What is required:
Repeat exactly, and only, the lines from the one containing "red cone A10 level 1 -> none" through the end of the records.

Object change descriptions

^^^^

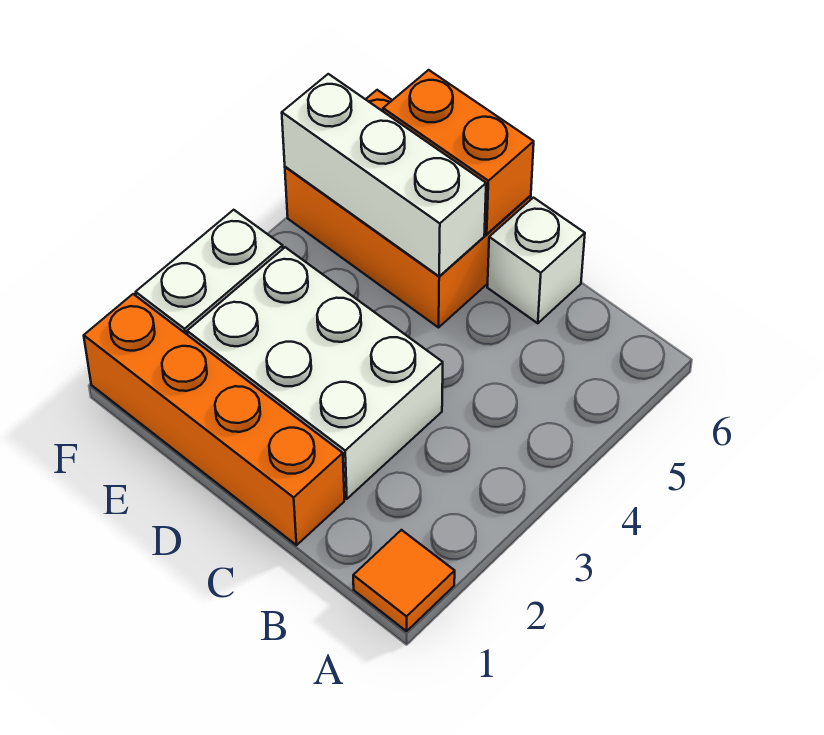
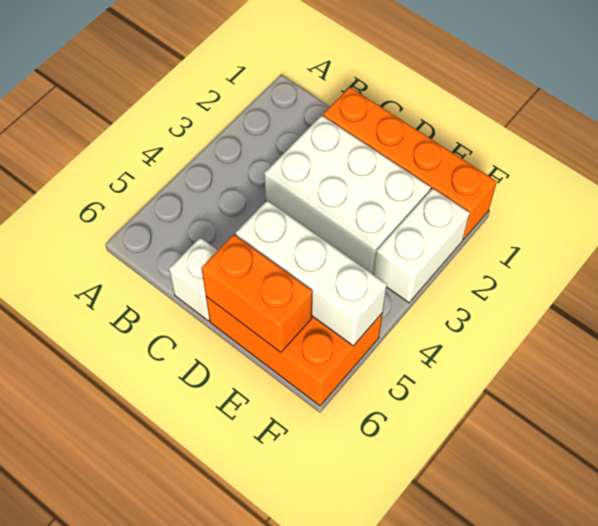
orange tile A1 level 1 -> none

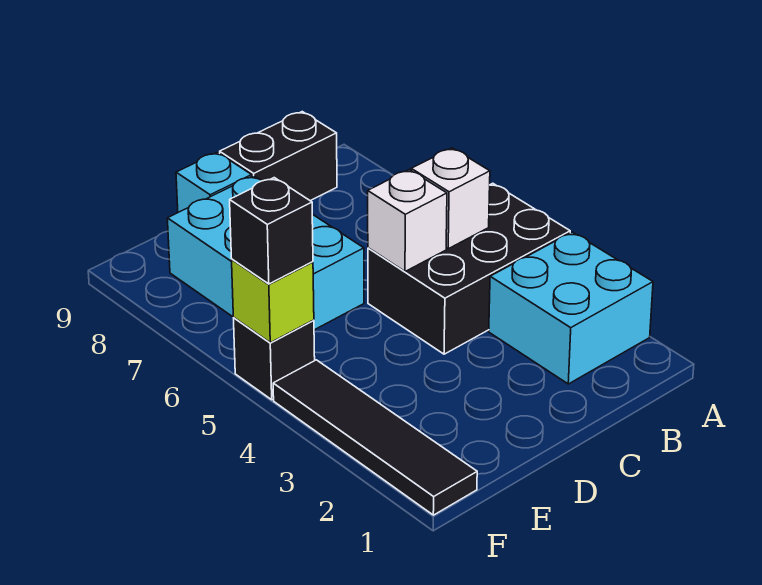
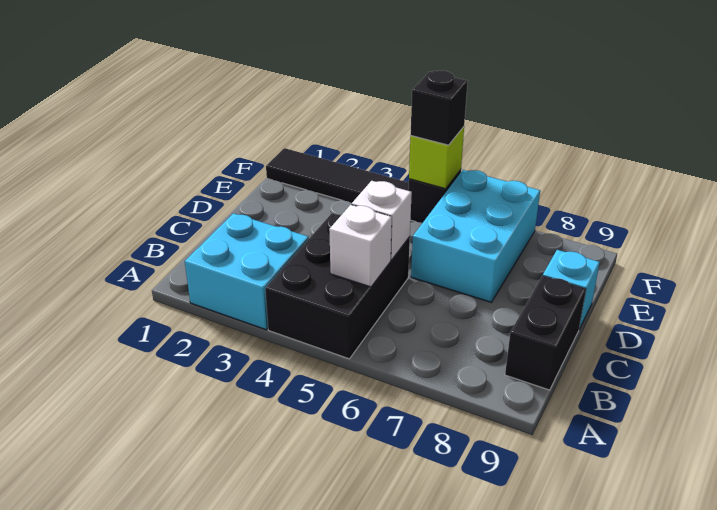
cyan brick D6:E8 level 1 -> cyan brick D6:F7 level 1

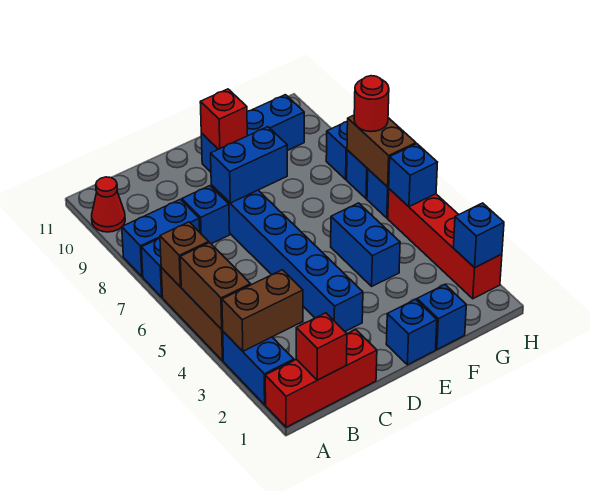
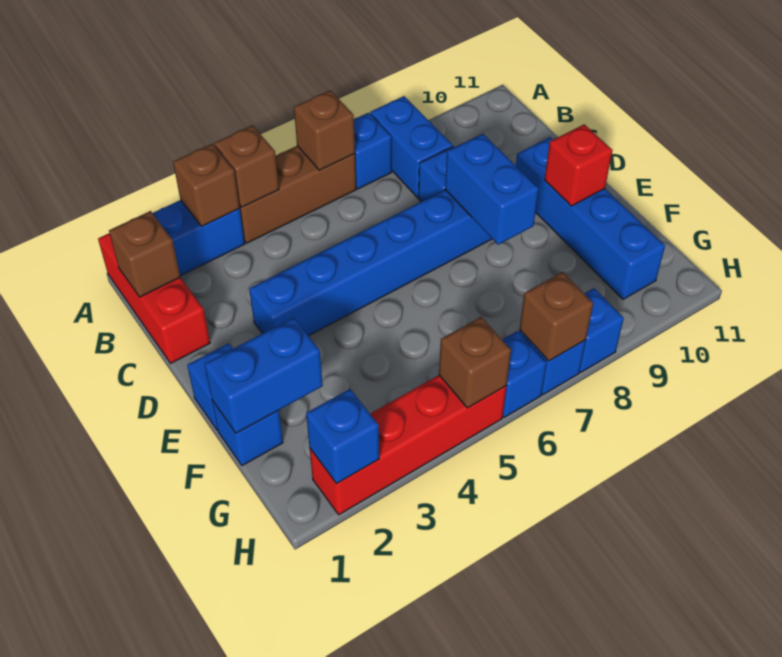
brown brick A3:B3 level 2 -> brown brick A3 level 2
brown brick A4:A5 level 2 -> brown brick A4 level 2
red cone A10 level 1 -> none
red brick B1 level 2 -> brown brick B1 level 2
blue brick E10:G10 level 1 -> blue brick D10:G10 level 1
blue brick F4:F5 level 1 -> blue brick F1:F2 level 2
blue brick H5 level 2 -> brown brick H5 level 2
brown brick H6:H7 level 2 -> brown brick H7 level 2
red round brick H7 level 3 -> none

^^^^

Answer to this exercise:
red cone A10 level 1 -> none
red brick B1 level 2 -> brown brick B1 level 2
blue brick E10:G10 level 1 -> blue brick D10:G10 level 1
blue brick F4:F5 level 1 -> blue brick F1:F2 level 2
blue brick H5 level 2 -> brown brick H5 level 2
brown brick H6:H7 level 2 -> brown brick H7 level 2
red round brick H7 level 3 -> none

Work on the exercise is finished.